SUPPLIED DATA:
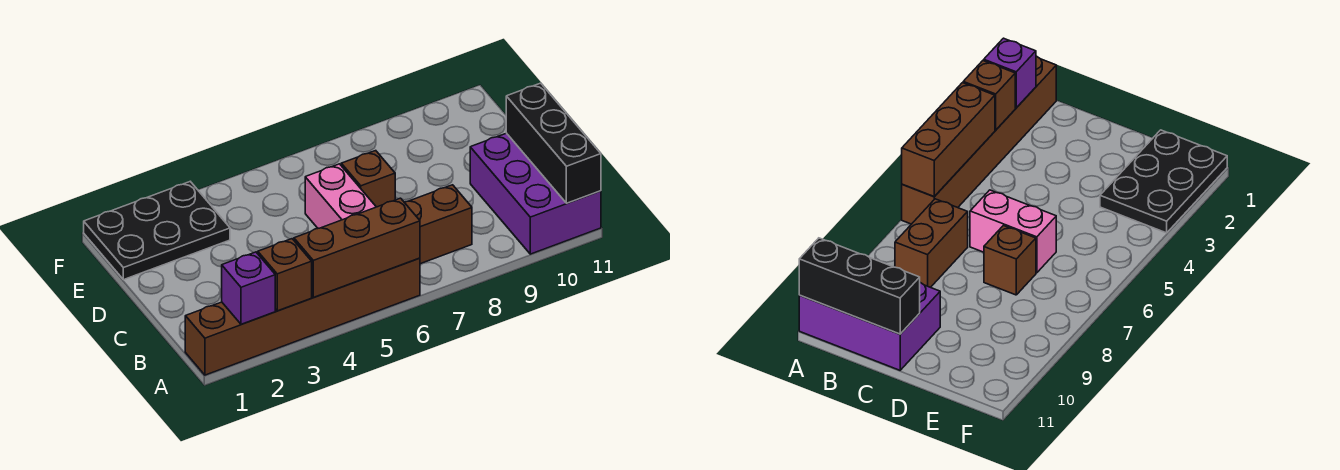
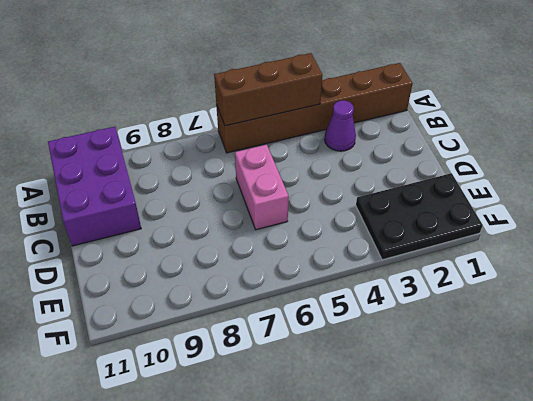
purple cone B3 level 1 -> none
none -> brown brick B7:B8 level 1
none -> brown brick D7 level 1

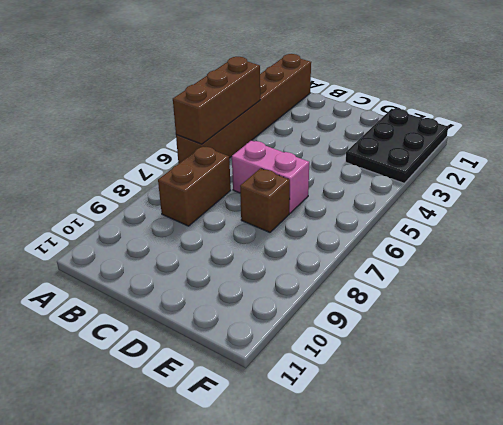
none -> purple brick A10:C11 level 1
none -> purple brick A2 level 2

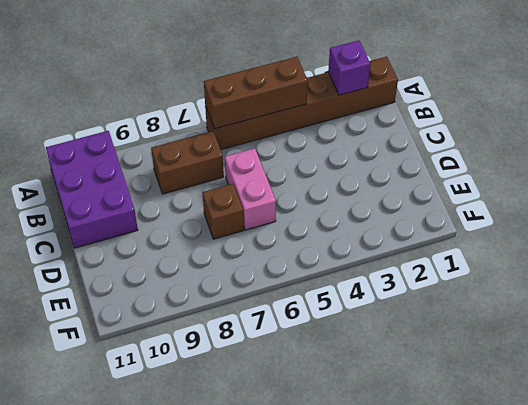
none -> black plate E1:F3 level 1
none -> brown brick A3 level 2

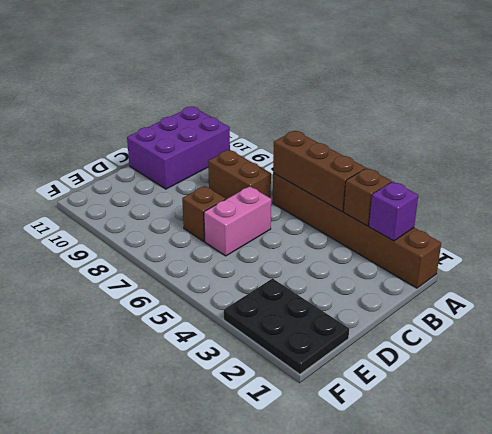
none -> black brick A11:C11 level 2

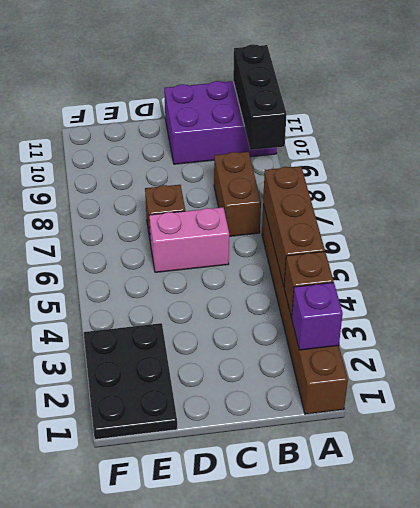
black brick A9:A11 level 2 -> black brick A11:C11 level 2

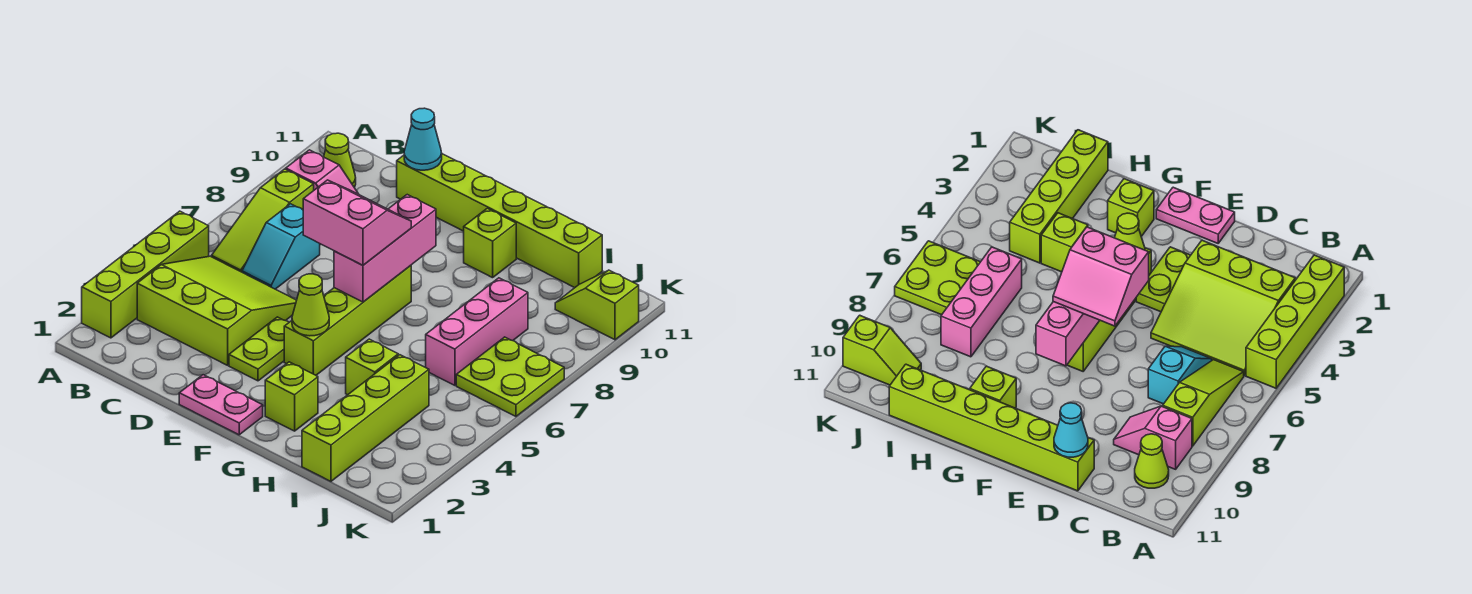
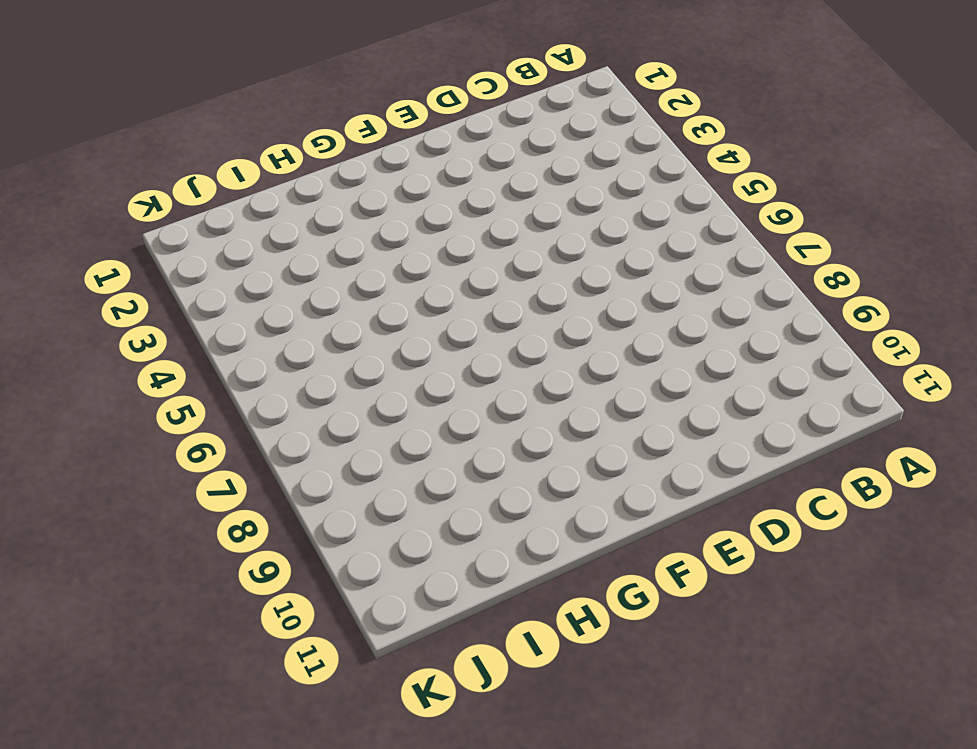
none -> lime brick A2:A5 level 1
none -> lime slope B3:D5 level 1 top 3
none -> lime slope B6:B8 level 1 top 8

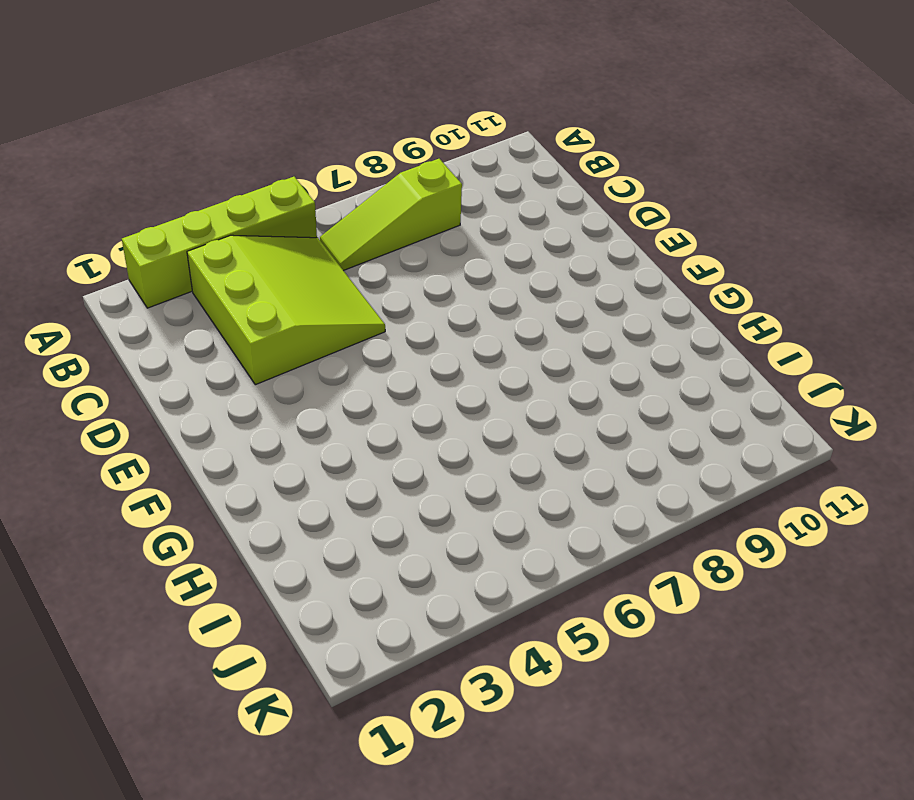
none -> pink slope B9:C9 level 1 top B
none -> lime cone B10 level 1
none -> cyan slope C6:C7 level 1 top 7

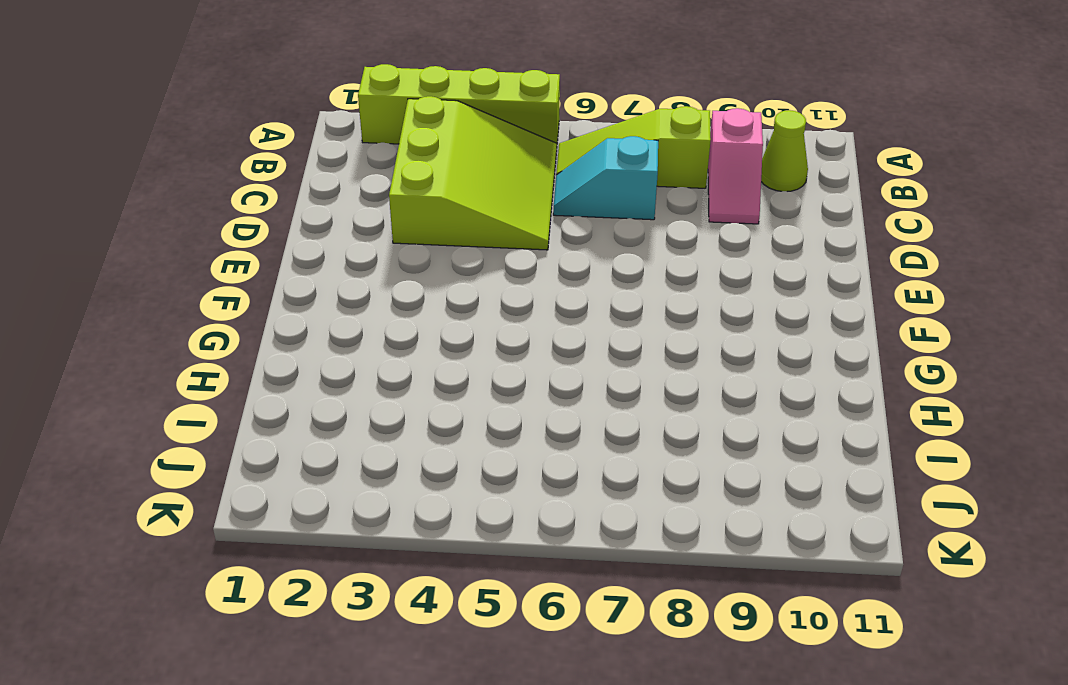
none -> lime brick D11:I11 level 1
none -> pink plate E1:F1 level 1
none -> lime plate E3:E4 level 1

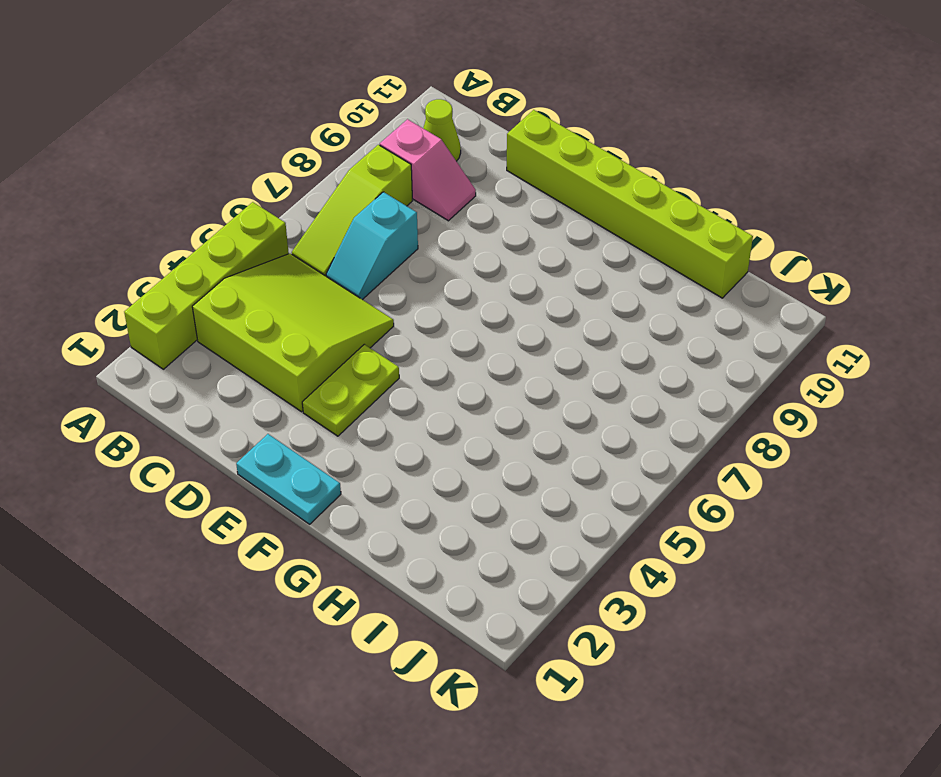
cyan plate E1:F1 level 1 -> pink plate E1:F1 level 1
none -> lime brick F4:F7 level 1
none -> lime brick G2 level 1
none -> lime brick G10 level 1

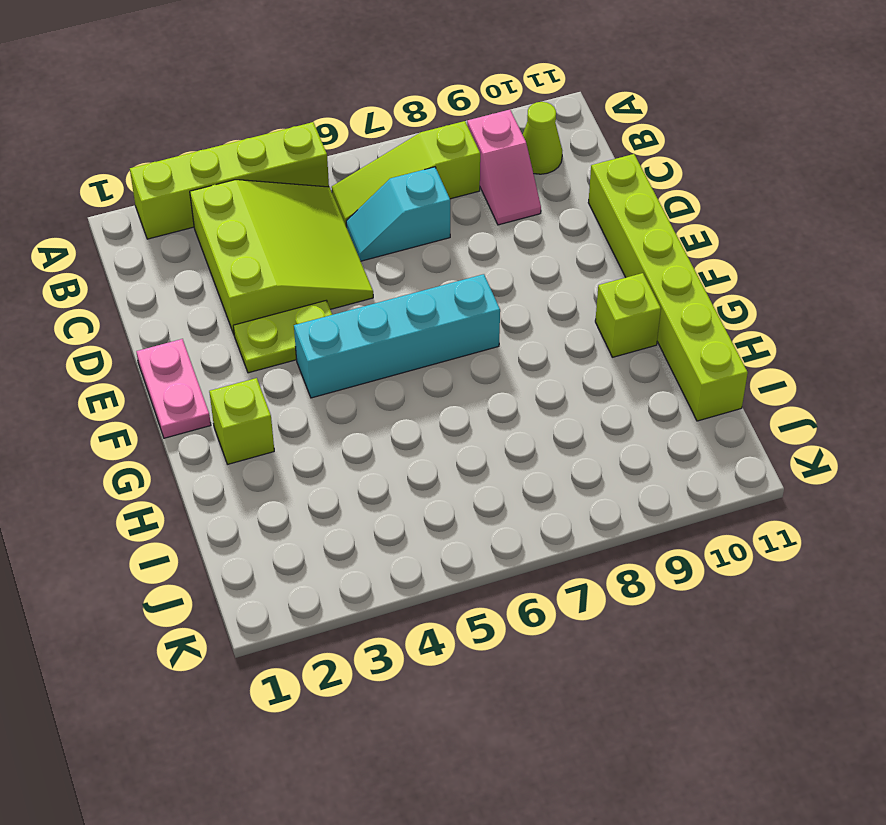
cyan brick F4:F7 level 1 -> lime brick F4:F7 level 1
none -> lime brick H4 level 1
none -> lime brick I1:I4 level 1
none -> pink brick I6:I8 level 1

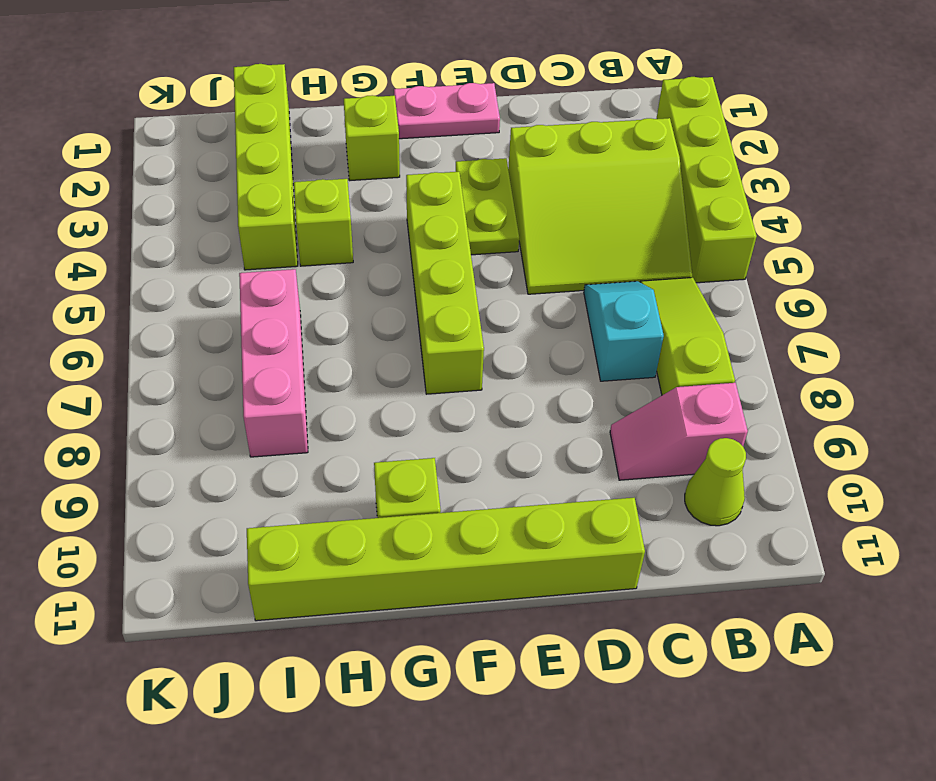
none -> lime plate J6:K7 level 1
none -> lime slope J10:K10 level 1 top K
none -> cyan cone D11 level 2

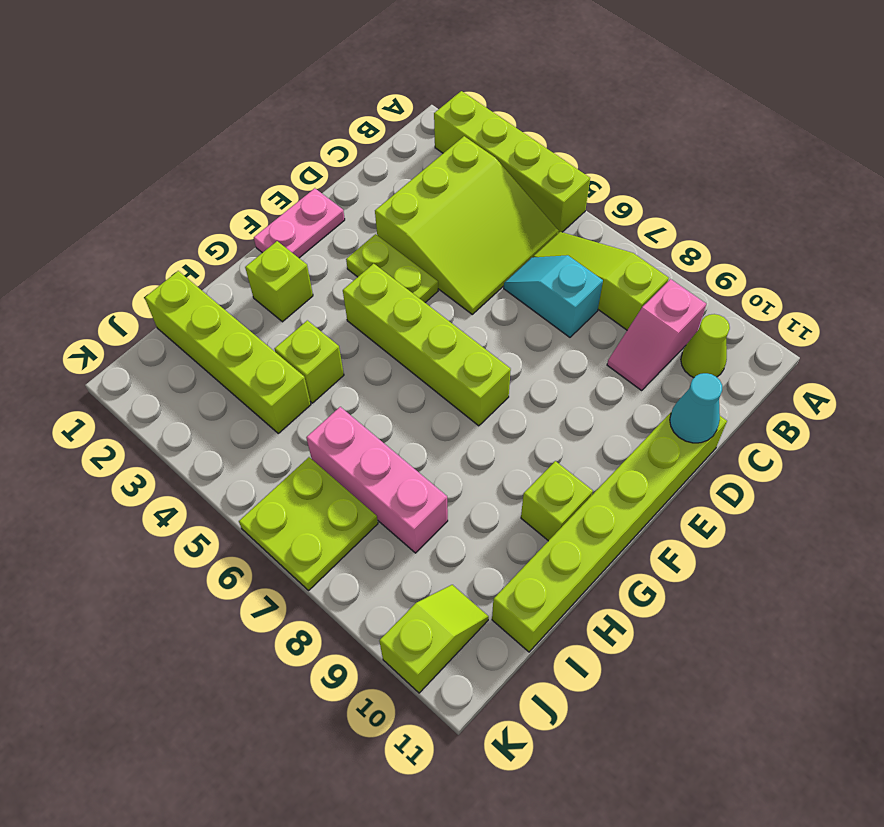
none -> lime cone F4 level 2
none -> pink brick F6:F8 level 2
none -> pink slope E6:F7 level 3 top 6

EXERCISE OBJECTIVE: To complete this exercise, transcribe exactly the lines above from the one that holds "none -> black plate E1:F3 level 1" through the one that holds "none -> lime slope B3:D5 level 1 top 3". Pictures stay out.

RESPONSE:
none -> black plate E1:F3 level 1
none -> brown brick A3 level 2

none -> black brick A11:C11 level 2

black brick A9:A11 level 2 -> black brick A11:C11 level 2

none -> lime brick A2:A5 level 1
none -> lime slope B3:D5 level 1 top 3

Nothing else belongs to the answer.